_ACTION ITEM_
For each line below that includes the word "none", make a copy.
---------- THE RECORDS ----------
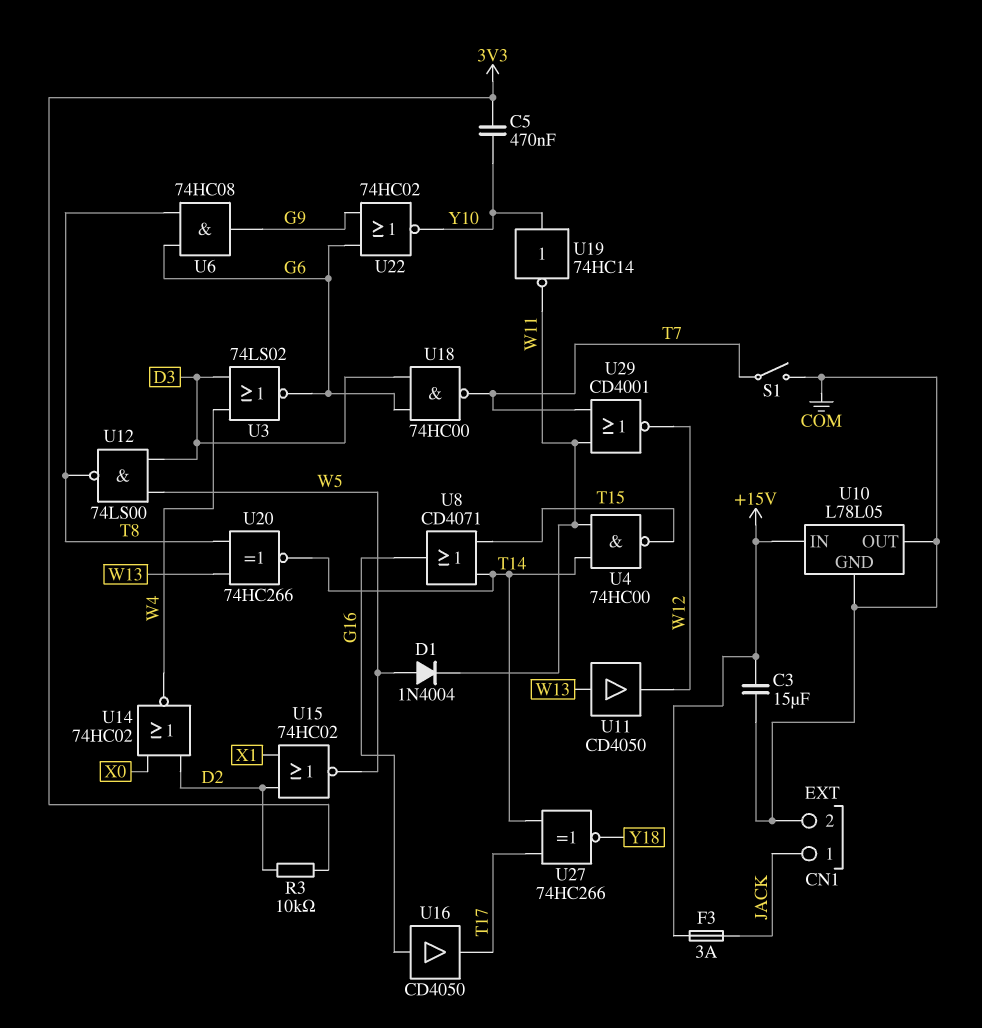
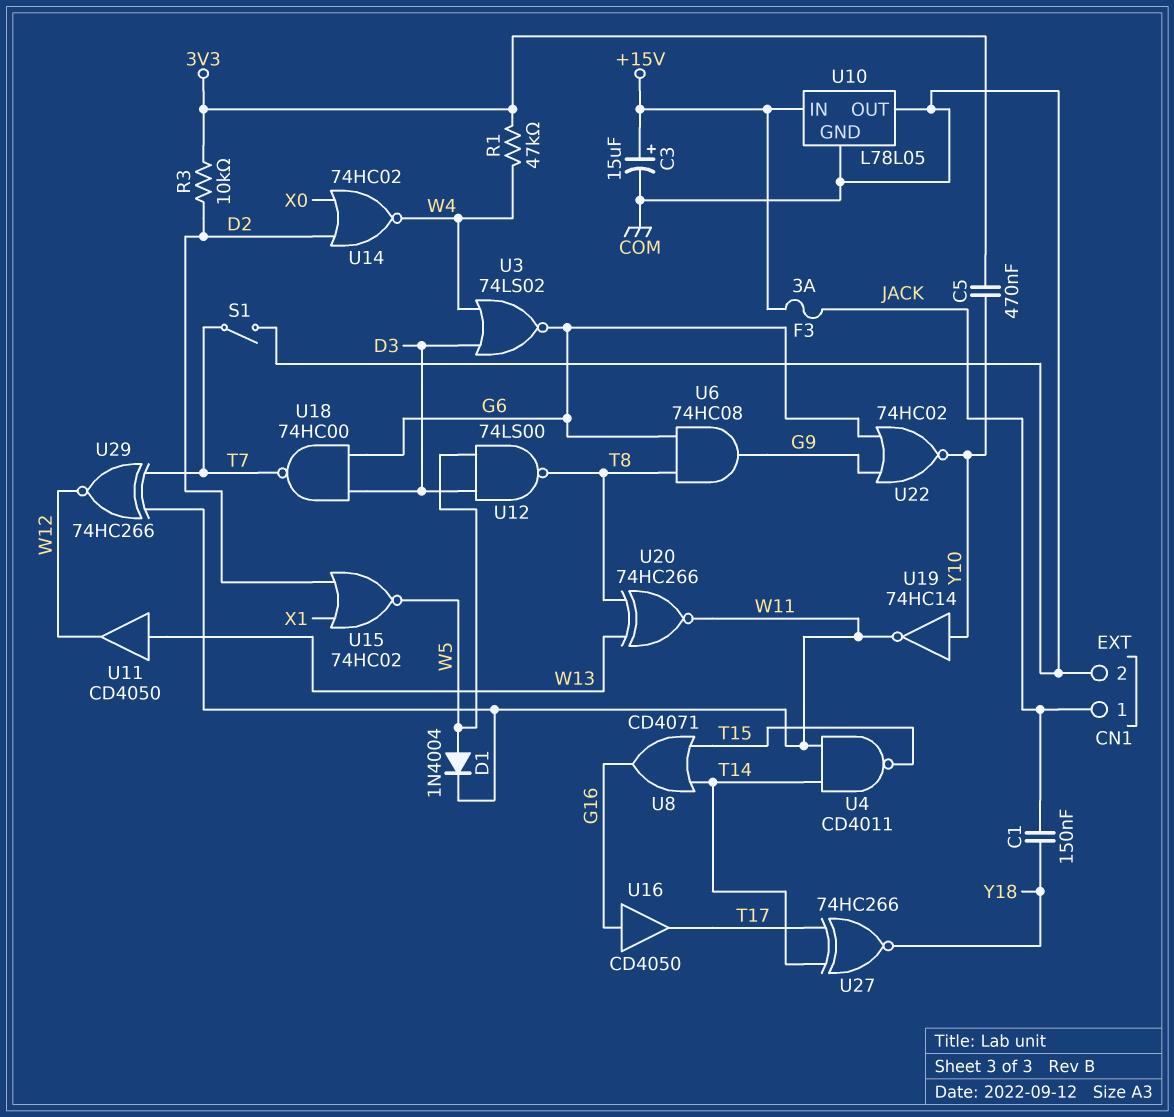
C1: none -> 150nF (JACK, Y18)
C3: 15uF (+15V, COM) -> 15uF (plus +15V, minus COM)
R1: none -> 47k (3V3, W4)
U4: NAND 74HC00 (in T14, in W11, out T15) -> NAND CD4011 (in T14, in W11, out T15)
U20: XNOR 74HC266 (in T8, in W13, out T14) -> XNOR 74HC266 (in T8, in W13, out W11)
U29: NOR CD4001 (in T7, in W11, out W12) -> XNOR 74HC266 (in T7, in W11, out W12)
----------
_YOUR SOLUTION_
C1: none -> 150nF (JACK, Y18)
R1: none -> 47k (3V3, W4)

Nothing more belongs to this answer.